'''
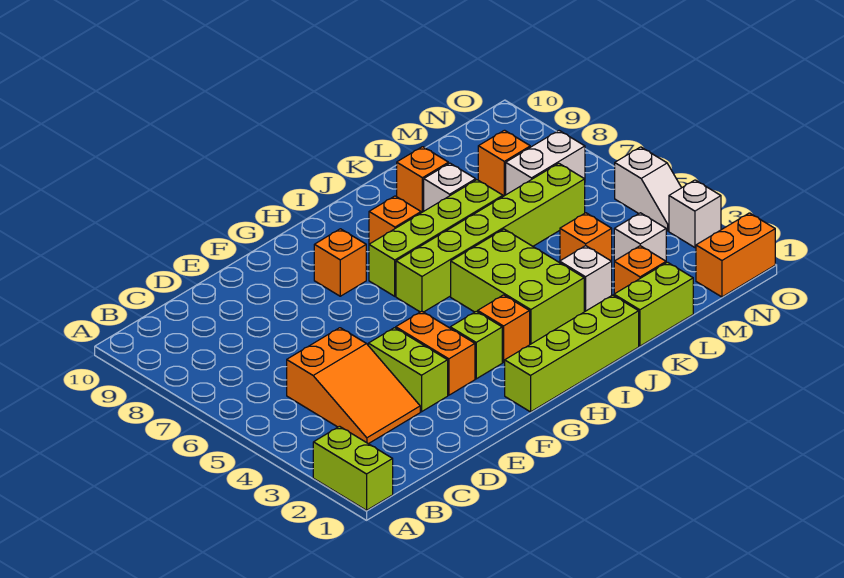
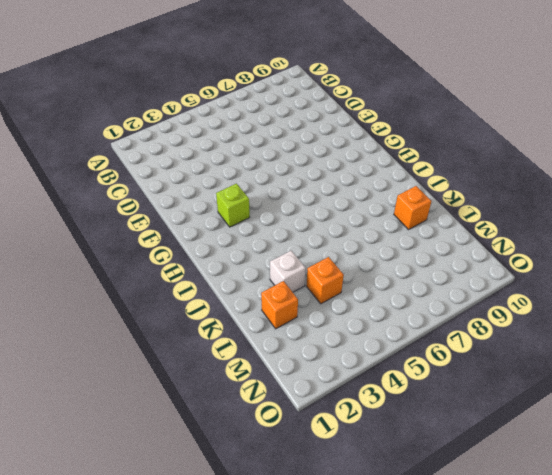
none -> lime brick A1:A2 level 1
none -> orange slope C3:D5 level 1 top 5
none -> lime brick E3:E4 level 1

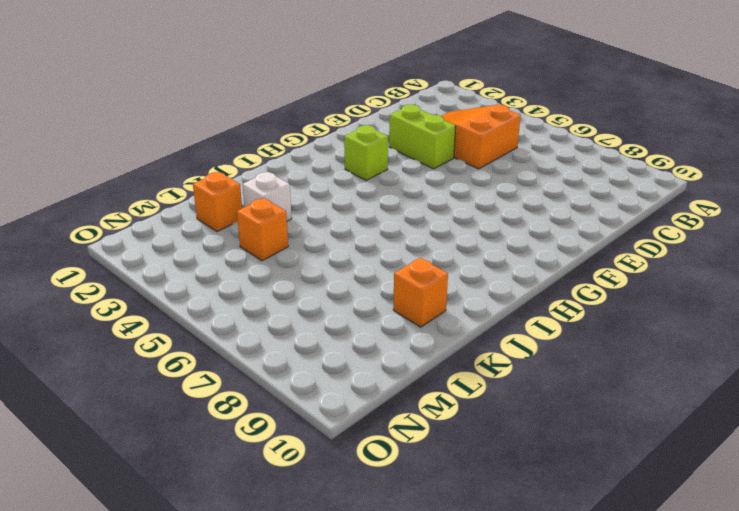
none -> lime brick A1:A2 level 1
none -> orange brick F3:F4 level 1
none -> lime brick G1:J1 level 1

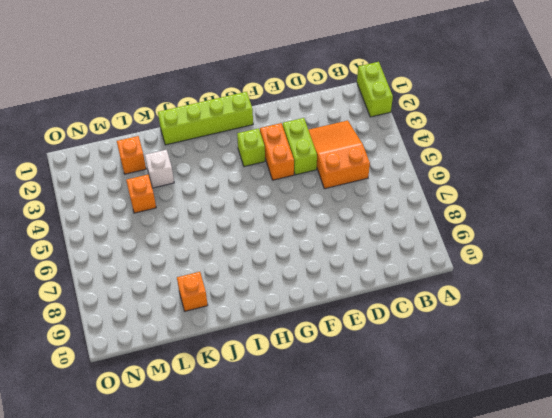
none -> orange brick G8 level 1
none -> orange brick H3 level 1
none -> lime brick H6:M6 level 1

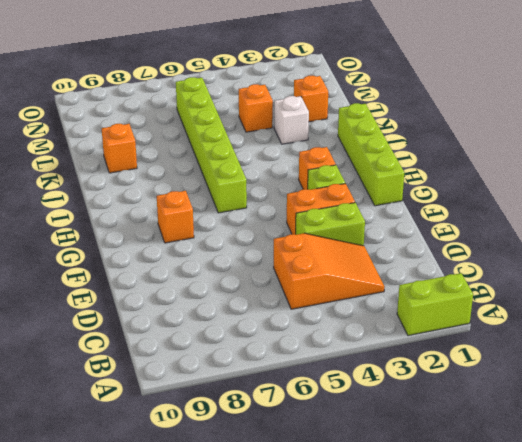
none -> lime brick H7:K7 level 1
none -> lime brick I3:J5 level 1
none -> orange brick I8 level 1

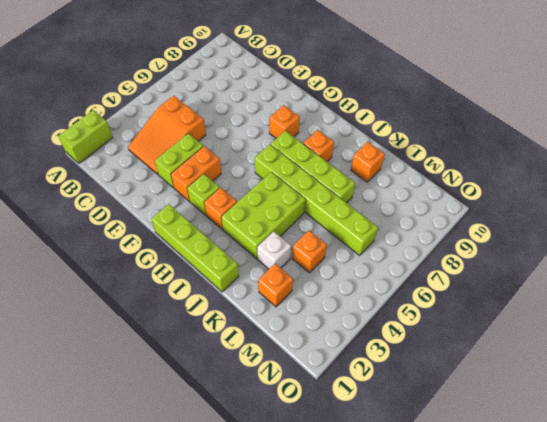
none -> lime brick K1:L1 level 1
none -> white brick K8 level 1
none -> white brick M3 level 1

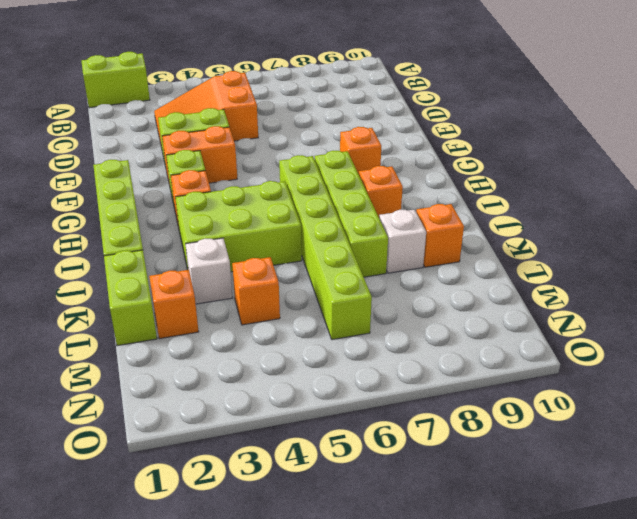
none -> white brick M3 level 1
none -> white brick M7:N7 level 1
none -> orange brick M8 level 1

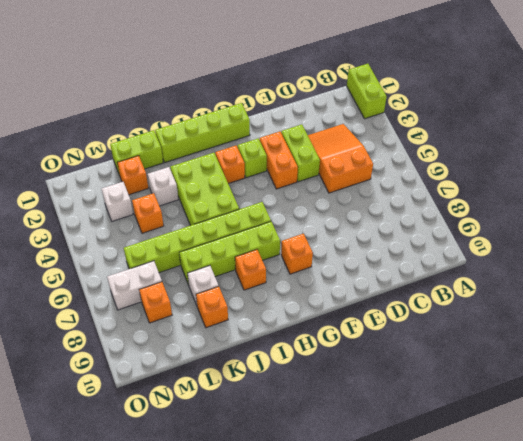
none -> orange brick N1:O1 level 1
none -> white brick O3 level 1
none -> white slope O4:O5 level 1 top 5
'''
WHAT YOU NEED TO DO
A complete answer lists every line of the listing above that holds the word "orange".

RESPONSE TO THIS EXERCISE
none -> orange slope C3:D5 level 1 top 5
none -> orange brick F3:F4 level 1
none -> orange brick G8 level 1
none -> orange brick H3 level 1
none -> orange brick I8 level 1
none -> orange brick M8 level 1
none -> orange brick N1:O1 level 1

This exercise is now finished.